-- TASK INPUT --
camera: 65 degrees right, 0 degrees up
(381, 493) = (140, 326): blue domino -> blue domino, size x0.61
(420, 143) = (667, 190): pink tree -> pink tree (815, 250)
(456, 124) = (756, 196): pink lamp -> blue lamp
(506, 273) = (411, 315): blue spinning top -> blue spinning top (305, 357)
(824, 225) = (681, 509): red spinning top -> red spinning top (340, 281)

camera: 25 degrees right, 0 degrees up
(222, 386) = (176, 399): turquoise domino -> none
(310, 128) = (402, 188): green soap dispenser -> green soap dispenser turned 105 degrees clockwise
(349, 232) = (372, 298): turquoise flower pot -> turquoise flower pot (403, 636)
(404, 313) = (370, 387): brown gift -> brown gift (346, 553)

--

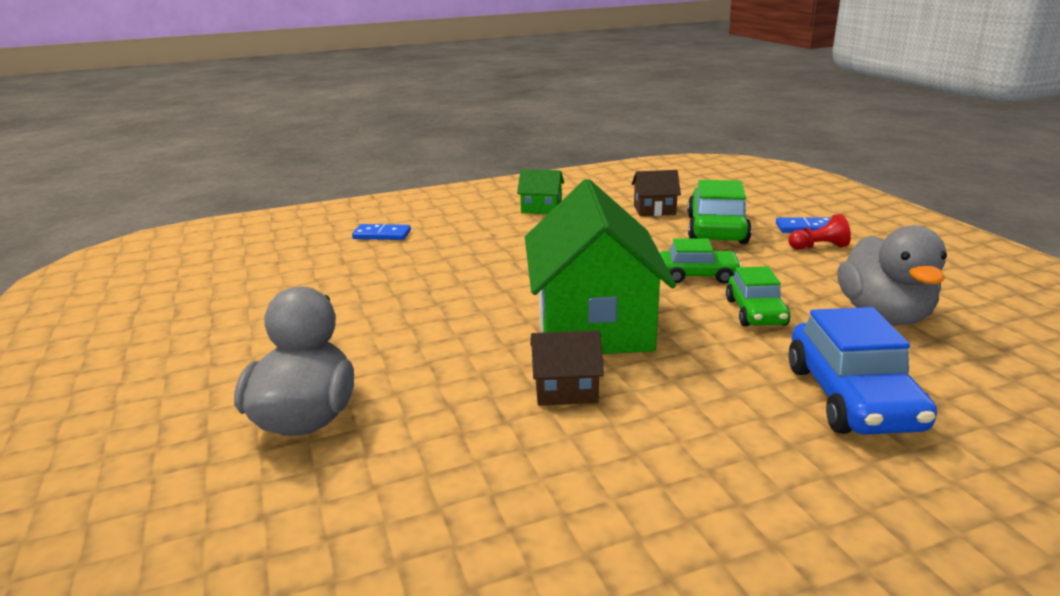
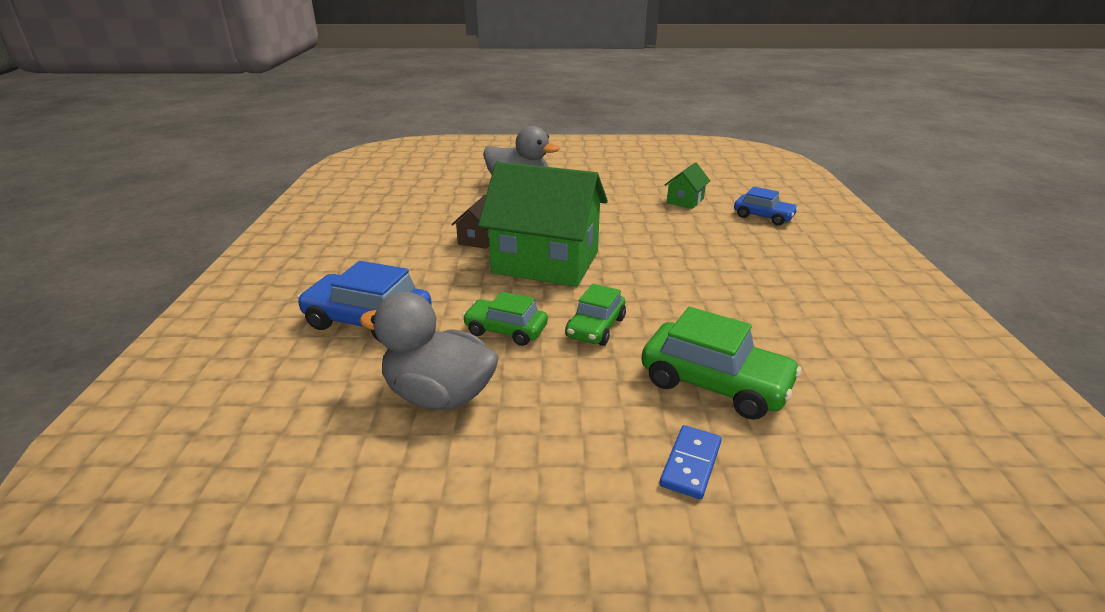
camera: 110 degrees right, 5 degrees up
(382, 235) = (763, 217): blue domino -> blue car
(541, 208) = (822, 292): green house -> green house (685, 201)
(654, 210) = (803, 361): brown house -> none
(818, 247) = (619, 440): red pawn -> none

* * *

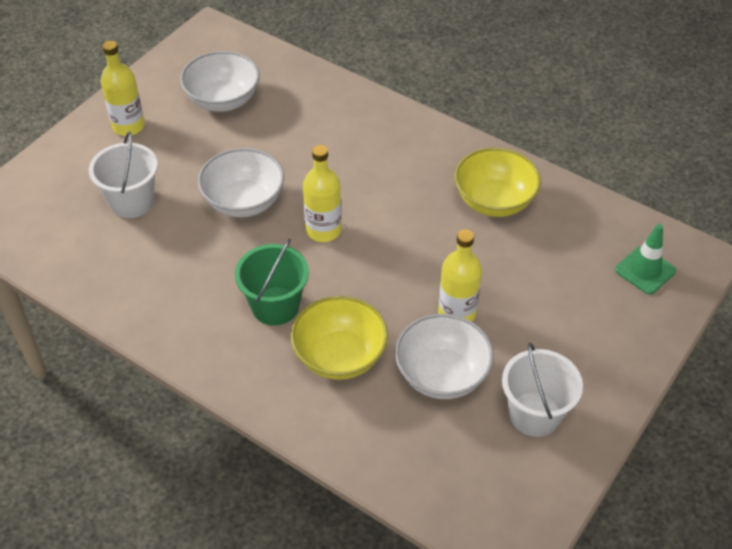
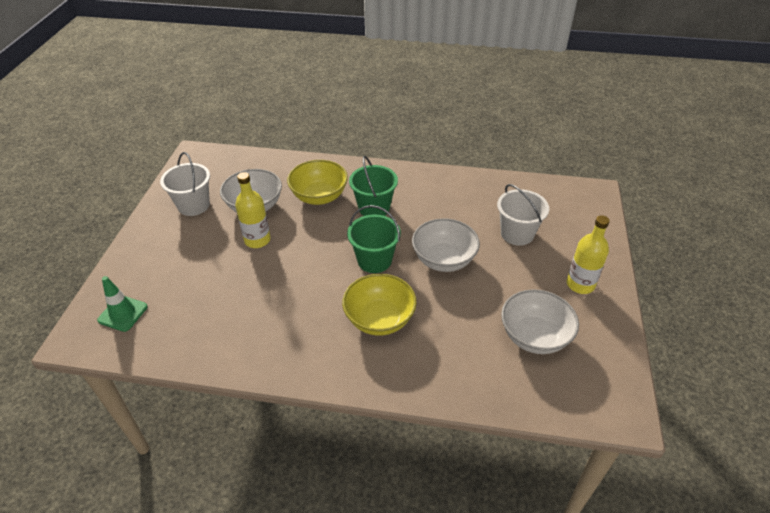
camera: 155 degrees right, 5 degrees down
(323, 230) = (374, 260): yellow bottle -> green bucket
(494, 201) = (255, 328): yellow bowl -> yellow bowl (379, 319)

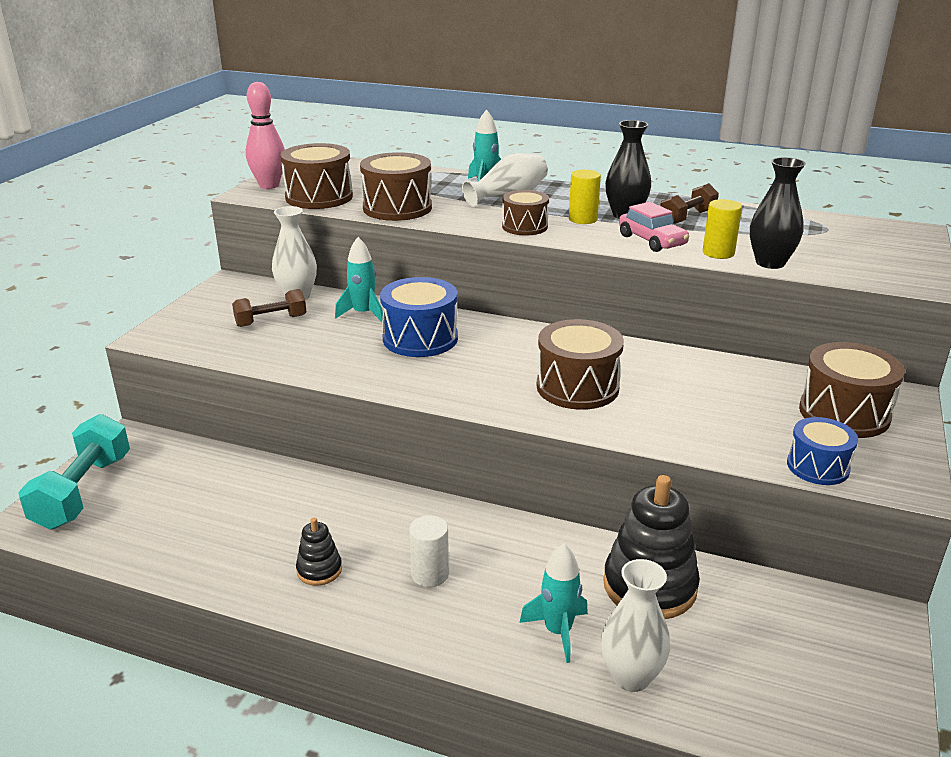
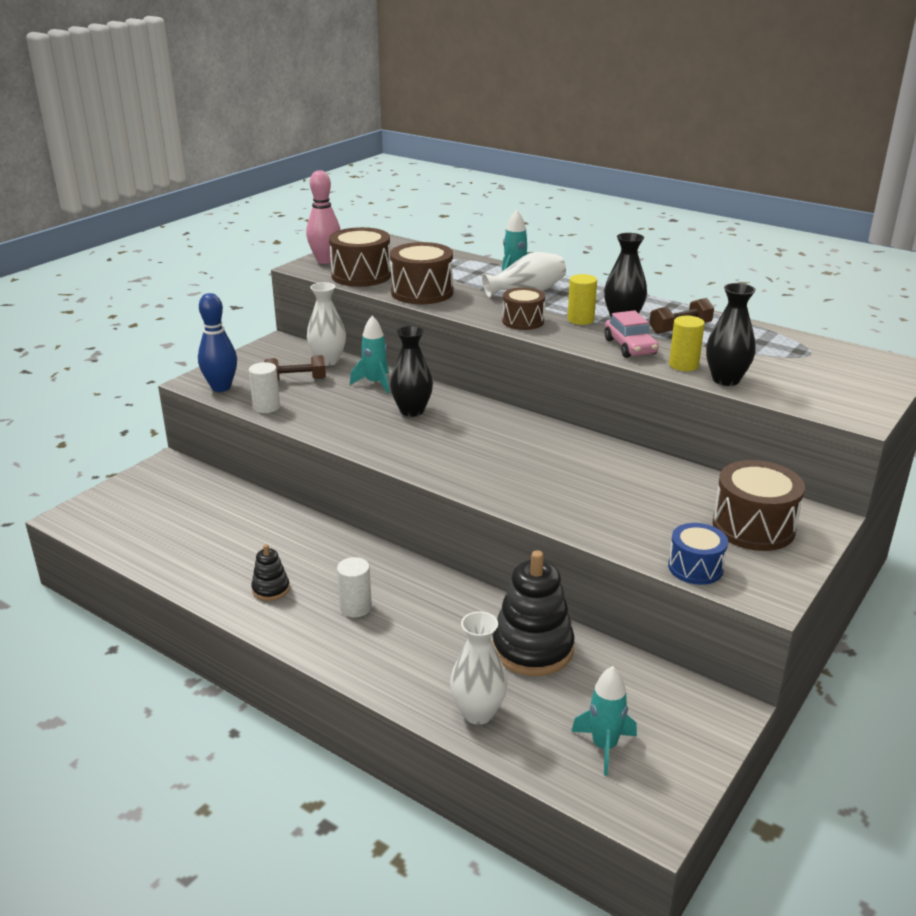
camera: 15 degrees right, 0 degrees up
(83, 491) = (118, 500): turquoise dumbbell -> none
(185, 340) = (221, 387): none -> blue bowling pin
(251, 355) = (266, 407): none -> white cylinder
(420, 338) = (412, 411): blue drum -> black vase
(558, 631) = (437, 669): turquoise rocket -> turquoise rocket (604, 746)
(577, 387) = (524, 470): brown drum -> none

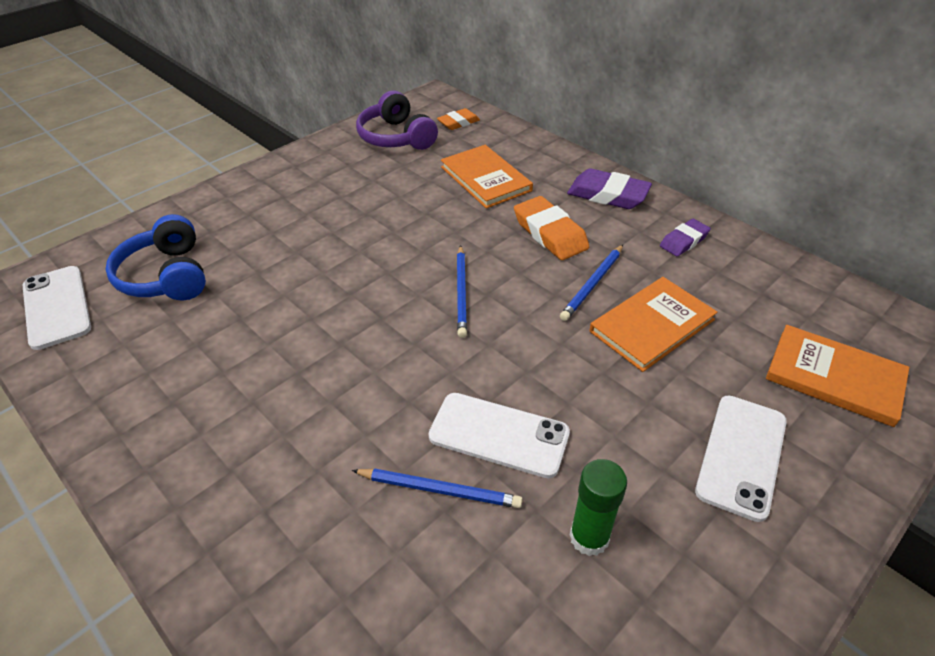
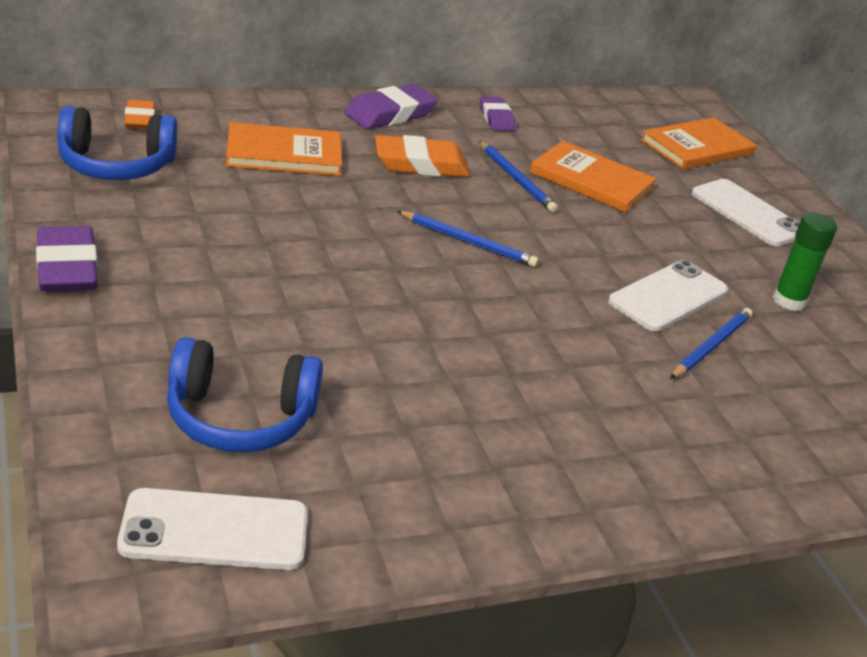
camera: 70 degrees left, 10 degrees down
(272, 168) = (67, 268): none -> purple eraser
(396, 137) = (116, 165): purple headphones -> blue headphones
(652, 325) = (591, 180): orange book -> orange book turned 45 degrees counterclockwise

-- WHAT THIS TASK INVOLVES --
Could you set down, exactly as written, the lines above between the one holding "(272, 168) = (67, 268): none -> purple eraser" and the one holding "(652, 325) = (591, 180): orange", inclusive, and nothing more?

-- EXERCISE RESULT --
(272, 168) = (67, 268): none -> purple eraser
(396, 137) = (116, 165): purple headphones -> blue headphones
(652, 325) = (591, 180): orange book -> orange book turned 45 degrees counterclockwise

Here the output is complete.